### The problem
Format the lines from the one containing "red cross: moved 2 px left, 1 px up" through the one containing "red cross: rotated 4 degrees clockwise", inclusive, as a Markdown table with the columns Row and Line. Number each row, and leave out the pictures and any blank lines.

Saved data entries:
────────────────────────────────────────

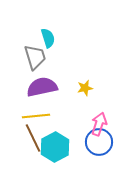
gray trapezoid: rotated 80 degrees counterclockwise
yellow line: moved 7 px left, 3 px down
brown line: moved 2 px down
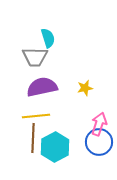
gray trapezoid: rotated 108 degrees clockwise
brown line: rotated 28 degrees clockwise
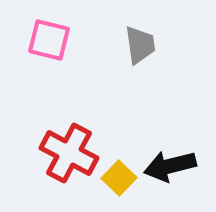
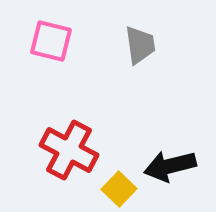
pink square: moved 2 px right, 1 px down
red cross: moved 3 px up
yellow square: moved 11 px down
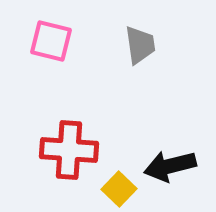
red cross: rotated 24 degrees counterclockwise
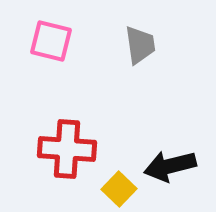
red cross: moved 2 px left, 1 px up
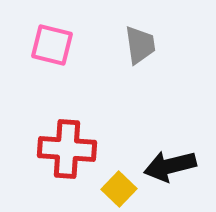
pink square: moved 1 px right, 4 px down
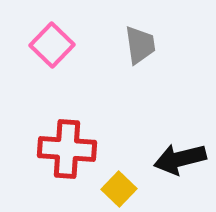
pink square: rotated 30 degrees clockwise
black arrow: moved 10 px right, 7 px up
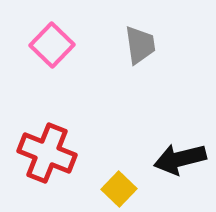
red cross: moved 20 px left, 4 px down; rotated 18 degrees clockwise
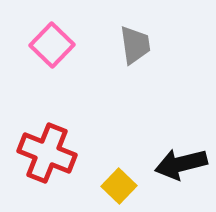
gray trapezoid: moved 5 px left
black arrow: moved 1 px right, 5 px down
yellow square: moved 3 px up
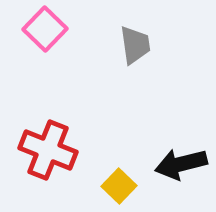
pink square: moved 7 px left, 16 px up
red cross: moved 1 px right, 3 px up
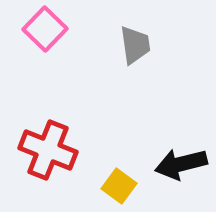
yellow square: rotated 8 degrees counterclockwise
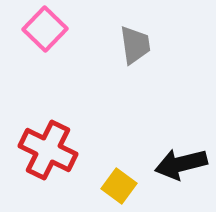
red cross: rotated 4 degrees clockwise
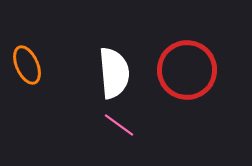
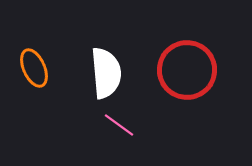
orange ellipse: moved 7 px right, 3 px down
white semicircle: moved 8 px left
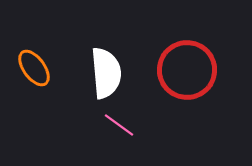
orange ellipse: rotated 12 degrees counterclockwise
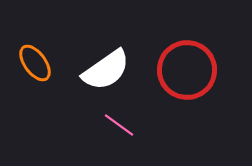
orange ellipse: moved 1 px right, 5 px up
white semicircle: moved 3 px up; rotated 60 degrees clockwise
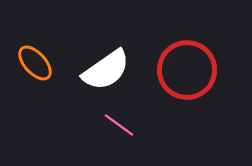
orange ellipse: rotated 6 degrees counterclockwise
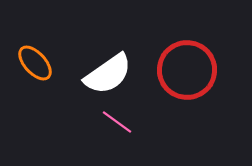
white semicircle: moved 2 px right, 4 px down
pink line: moved 2 px left, 3 px up
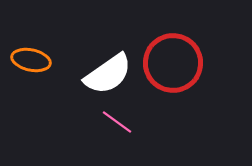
orange ellipse: moved 4 px left, 3 px up; rotated 36 degrees counterclockwise
red circle: moved 14 px left, 7 px up
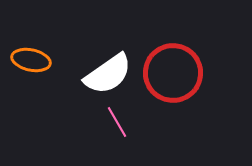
red circle: moved 10 px down
pink line: rotated 24 degrees clockwise
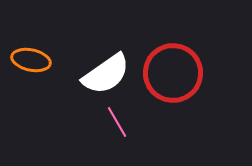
white semicircle: moved 2 px left
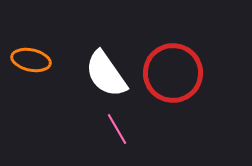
white semicircle: rotated 90 degrees clockwise
pink line: moved 7 px down
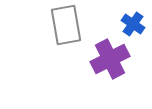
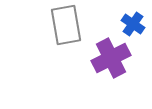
purple cross: moved 1 px right, 1 px up
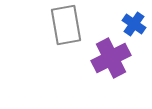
blue cross: moved 1 px right
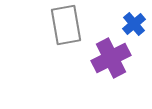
blue cross: rotated 15 degrees clockwise
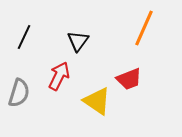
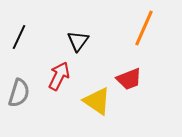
black line: moved 5 px left
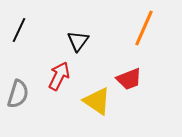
black line: moved 7 px up
gray semicircle: moved 1 px left, 1 px down
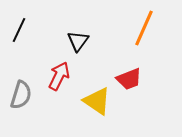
gray semicircle: moved 3 px right, 1 px down
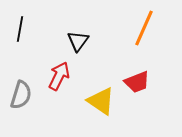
black line: moved 1 px right, 1 px up; rotated 15 degrees counterclockwise
red trapezoid: moved 8 px right, 3 px down
yellow triangle: moved 4 px right
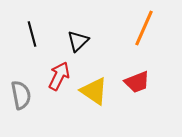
black line: moved 12 px right, 5 px down; rotated 25 degrees counterclockwise
black triangle: rotated 10 degrees clockwise
gray semicircle: rotated 28 degrees counterclockwise
yellow triangle: moved 7 px left, 10 px up
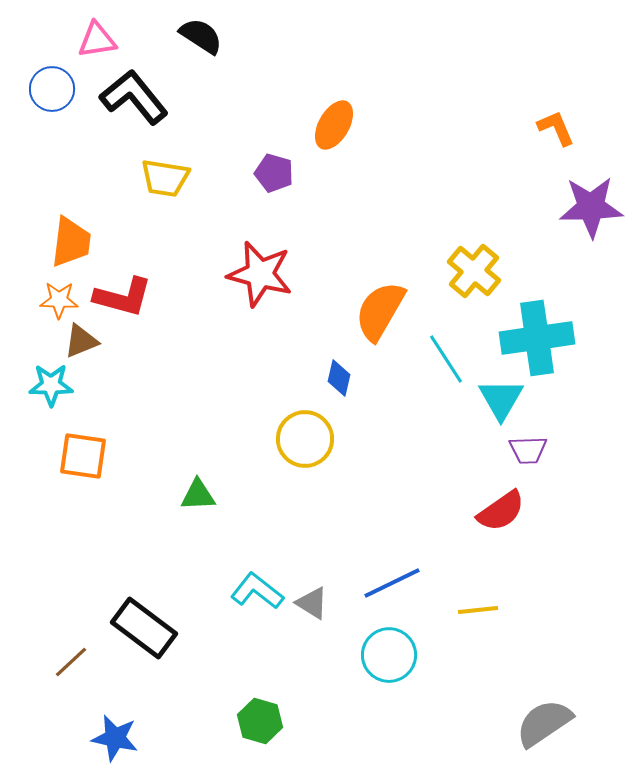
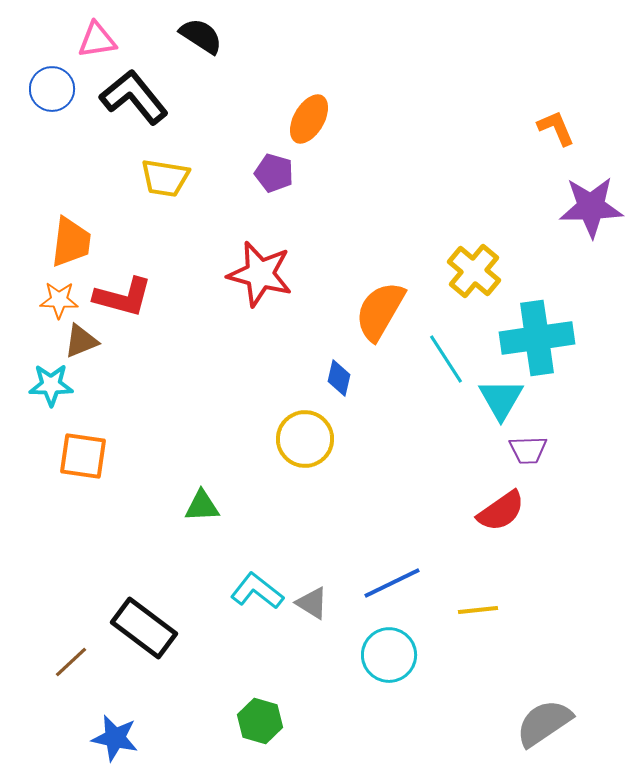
orange ellipse: moved 25 px left, 6 px up
green triangle: moved 4 px right, 11 px down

────────────────────────────────────────

### The solution
| Row | Line |
|---|---|
| 1 | red cross: moved 2 px left, 1 px up |
| 2 | pink square: moved 1 px right, 4 px down |
| 3 | pink square: rotated 30 degrees clockwise |
| 4 | black arrow: moved 10 px right, 7 px up |
| 5 | red cross: moved 20 px left, 4 px down; rotated 18 degrees clockwise |
| 6 | gray trapezoid: moved 5 px left |
| 7 | black arrow: moved 1 px right, 5 px down |
| 8 | yellow square: moved 3 px up |
| 9 | pink square: moved 7 px left, 16 px up |
| 10 | red cross: moved 1 px right, 3 px up |
| 11 | yellow square: rotated 8 degrees counterclockwise |
| 12 | red cross: rotated 4 degrees clockwise |